+++ EXERCISE MATERIAL
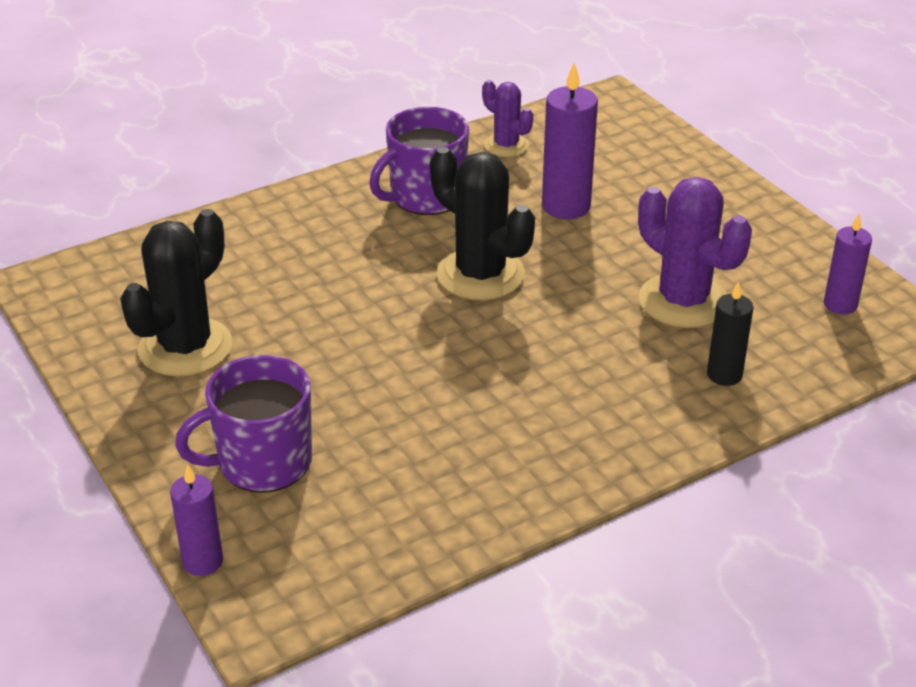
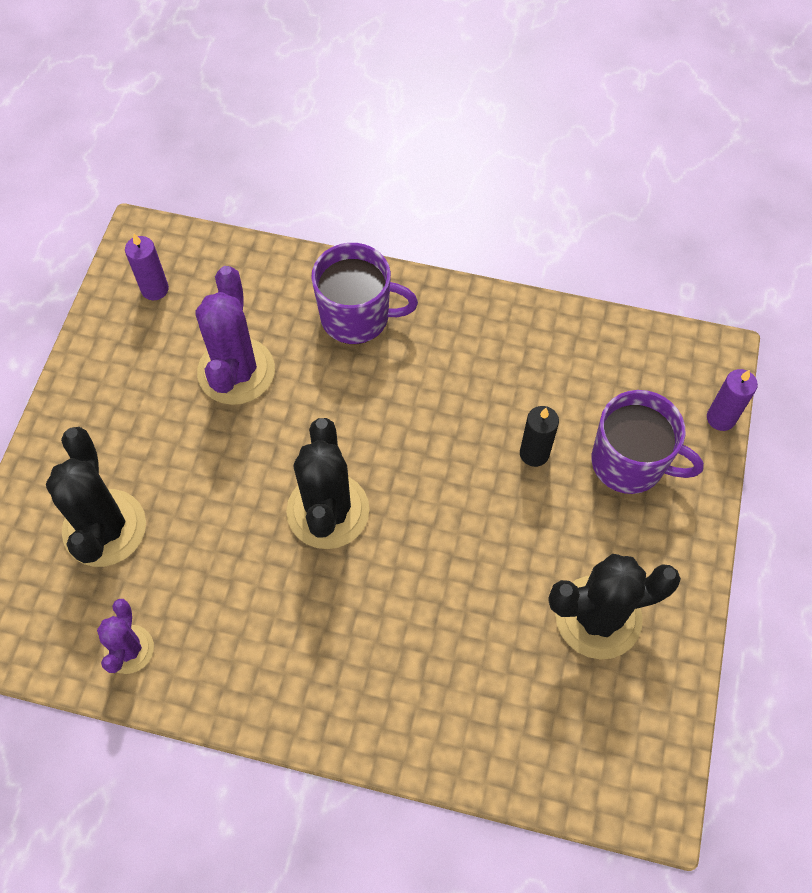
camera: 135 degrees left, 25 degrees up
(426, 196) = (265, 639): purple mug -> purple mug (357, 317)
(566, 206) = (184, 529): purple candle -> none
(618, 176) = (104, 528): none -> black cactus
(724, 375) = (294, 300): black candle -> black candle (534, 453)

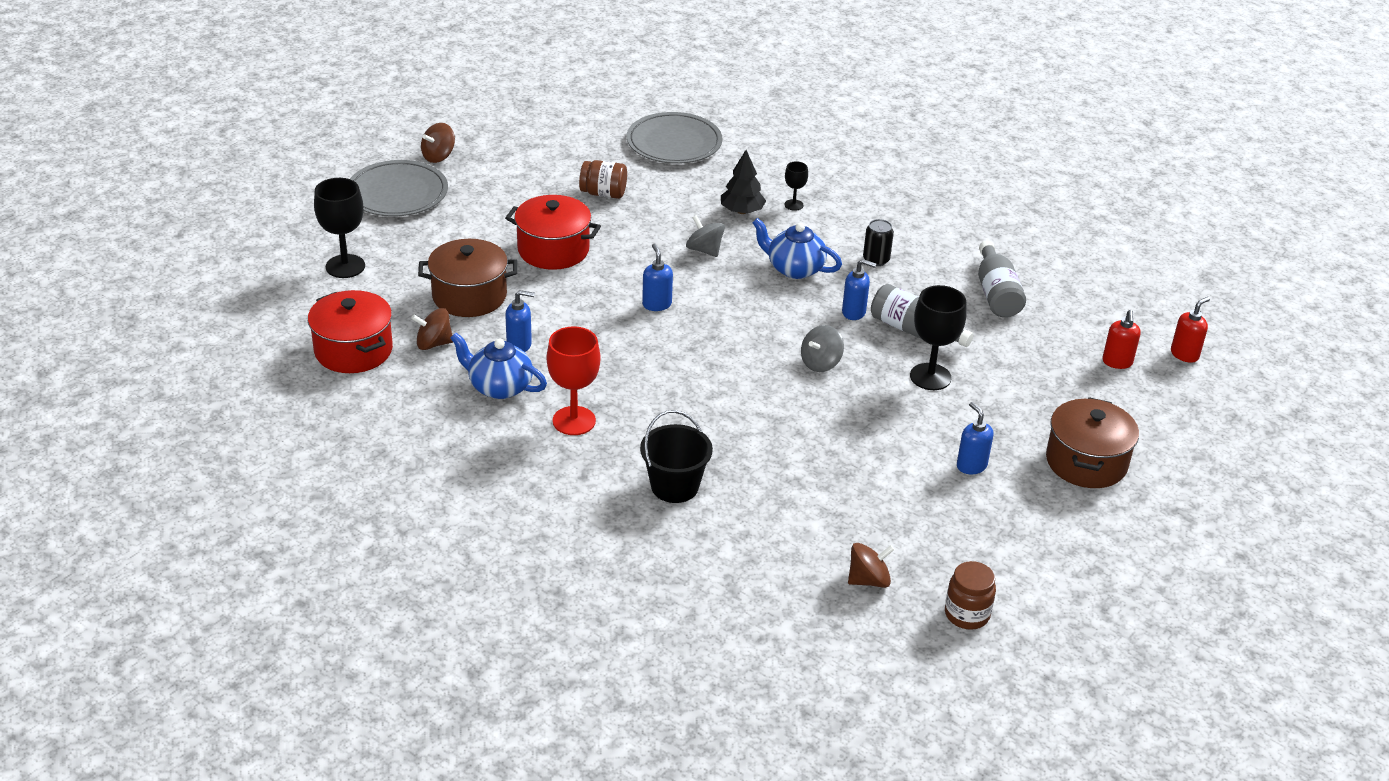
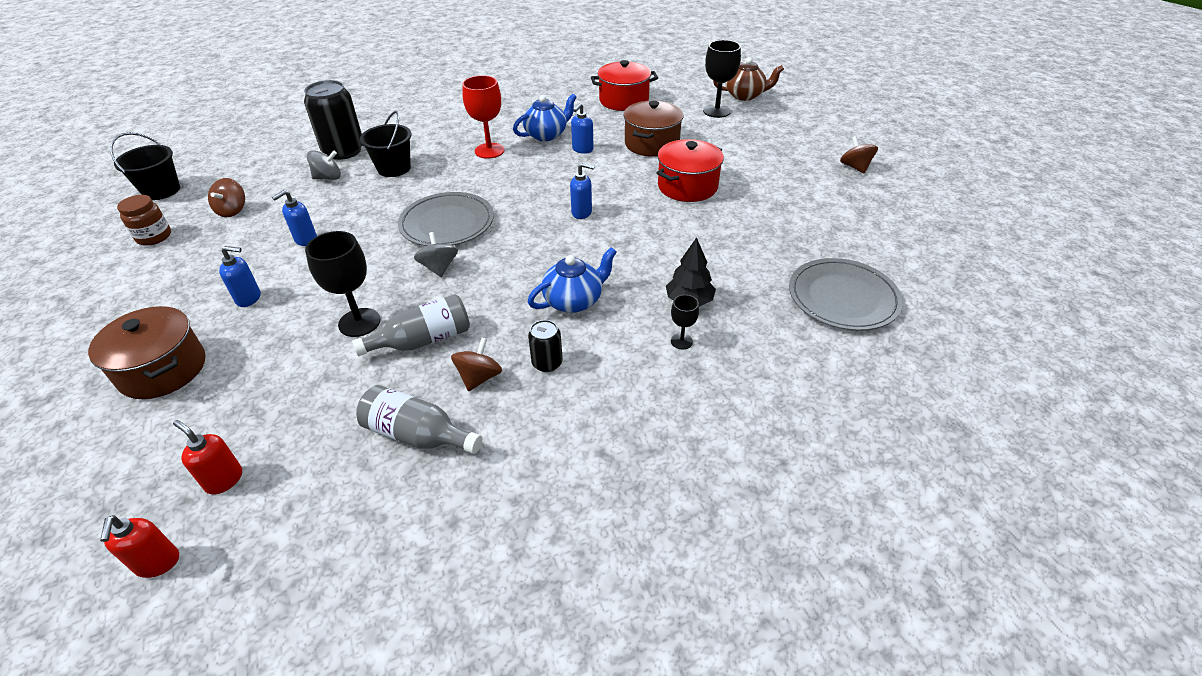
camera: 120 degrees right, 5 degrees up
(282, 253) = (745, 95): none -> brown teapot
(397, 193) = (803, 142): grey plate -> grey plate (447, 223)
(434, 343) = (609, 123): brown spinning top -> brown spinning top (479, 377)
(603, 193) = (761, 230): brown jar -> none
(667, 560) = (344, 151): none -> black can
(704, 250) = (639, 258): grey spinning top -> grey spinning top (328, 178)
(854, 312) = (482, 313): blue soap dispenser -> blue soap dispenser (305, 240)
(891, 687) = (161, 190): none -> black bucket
++++++
YOUR ASSIGNMENT: Please repeat every record exactly, leaving the pictures out.

SOLUTION TO THIS TASK:
camera: 135 degrees left, 25 degrees up
(426, 196) = (265, 639): purple mug -> purple mug (357, 317)
(566, 206) = (184, 529): purple candle -> none
(618, 176) = (104, 528): none -> black cactus
(724, 375) = (294, 300): black candle -> black candle (534, 453)

camera: 120 degrees right, 5 degrees up
(282, 253) = (745, 95): none -> brown teapot
(397, 193) = (803, 142): grey plate -> grey plate (447, 223)
(434, 343) = (609, 123): brown spinning top -> brown spinning top (479, 377)
(603, 193) = (761, 230): brown jar -> none
(667, 560) = (344, 151): none -> black can
(704, 250) = (639, 258): grey spinning top -> grey spinning top (328, 178)
(854, 312) = (482, 313): blue soap dispenser -> blue soap dispenser (305, 240)
(891, 687) = (161, 190): none -> black bucket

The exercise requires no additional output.